Return only that part of the material below which starts with the line containing "black bottle: 4 -> 2" and goes on through the line containing "yellow can: 3 -> 7", restated exactly.

(Beginning of RECORDS PROVIDED)

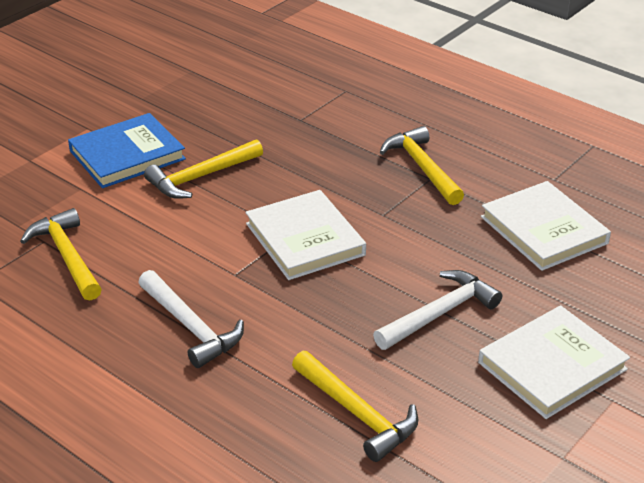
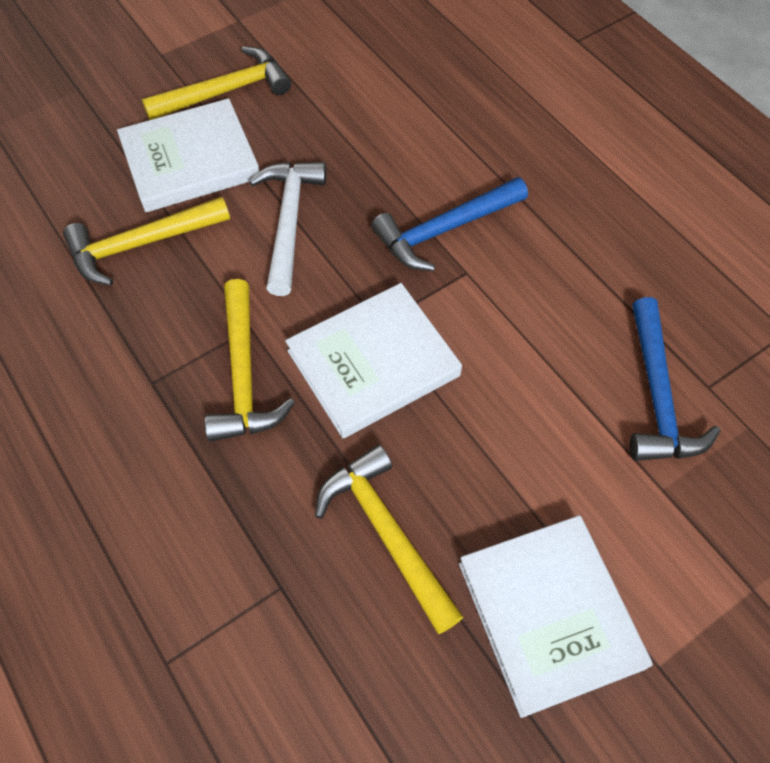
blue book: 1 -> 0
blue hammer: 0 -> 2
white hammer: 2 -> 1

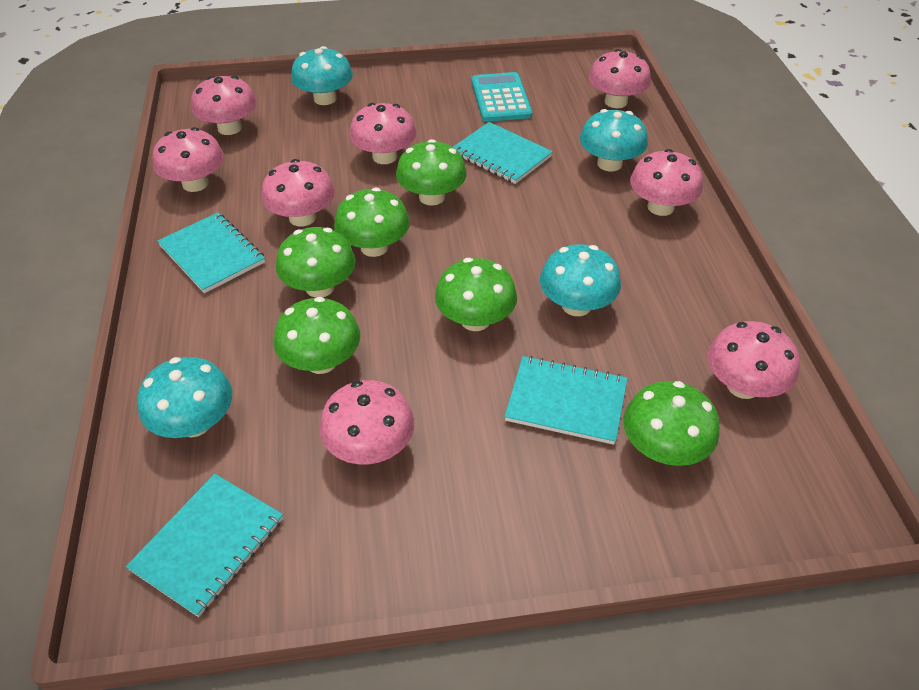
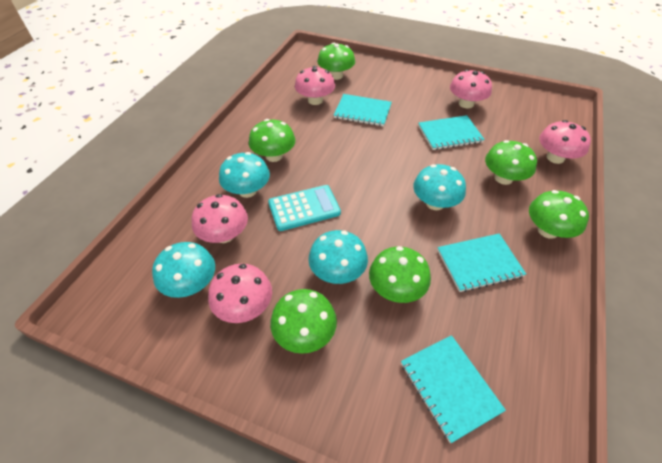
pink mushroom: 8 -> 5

(End of RECORDS PROVIDED)
(Beginning of RECORDS PROVIDED)

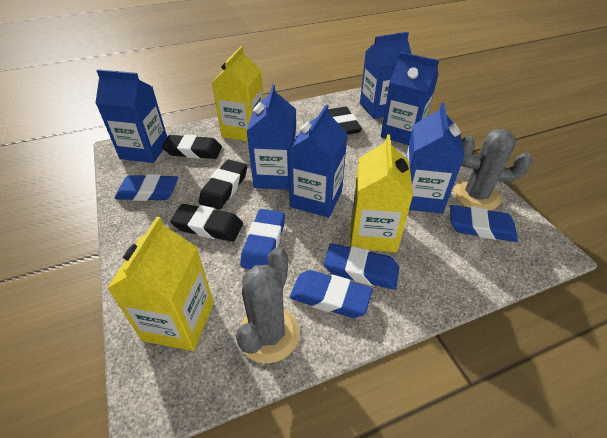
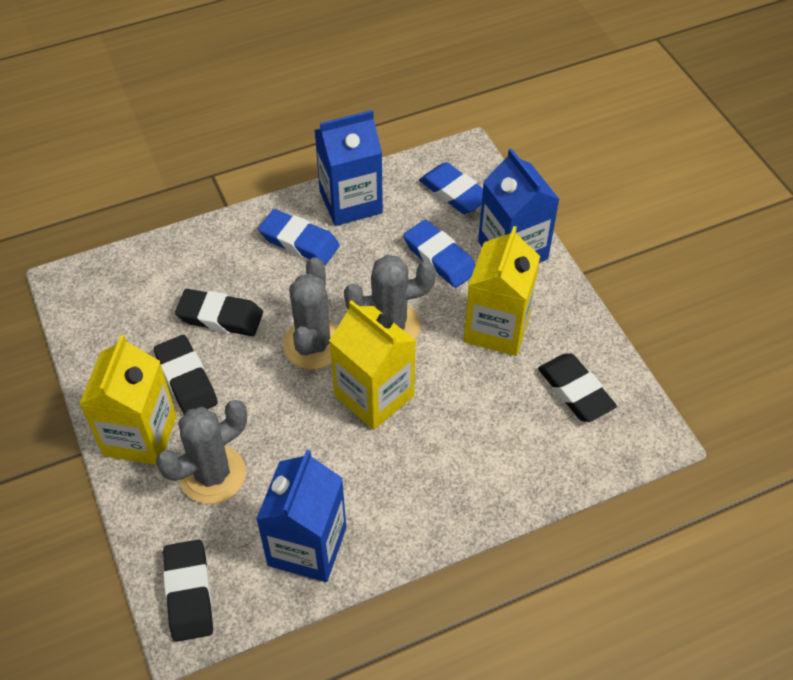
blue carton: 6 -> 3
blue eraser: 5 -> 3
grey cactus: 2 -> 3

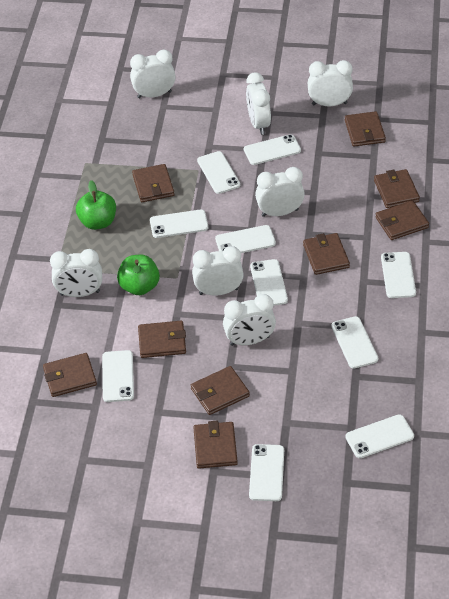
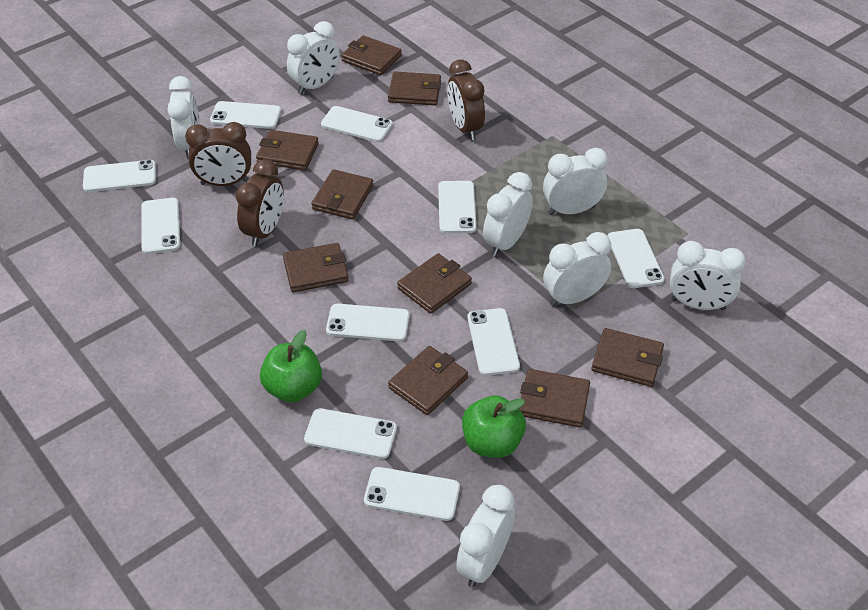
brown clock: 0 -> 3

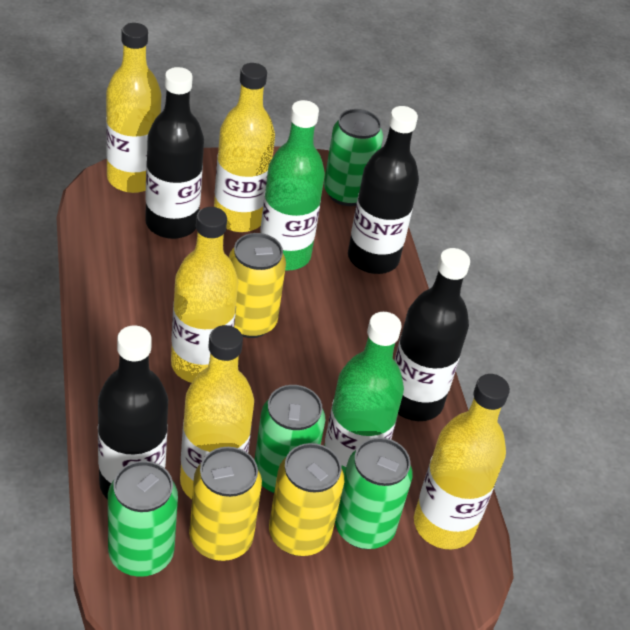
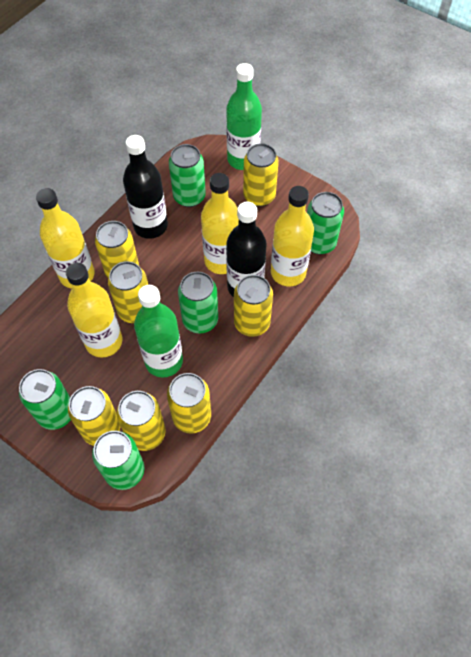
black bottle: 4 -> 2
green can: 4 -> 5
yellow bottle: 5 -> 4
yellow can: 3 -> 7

(End of RECORDS PROVIDED)

## WORKED SOLUTION
black bottle: 4 -> 2
green can: 4 -> 5
yellow bottle: 5 -> 4
yellow can: 3 -> 7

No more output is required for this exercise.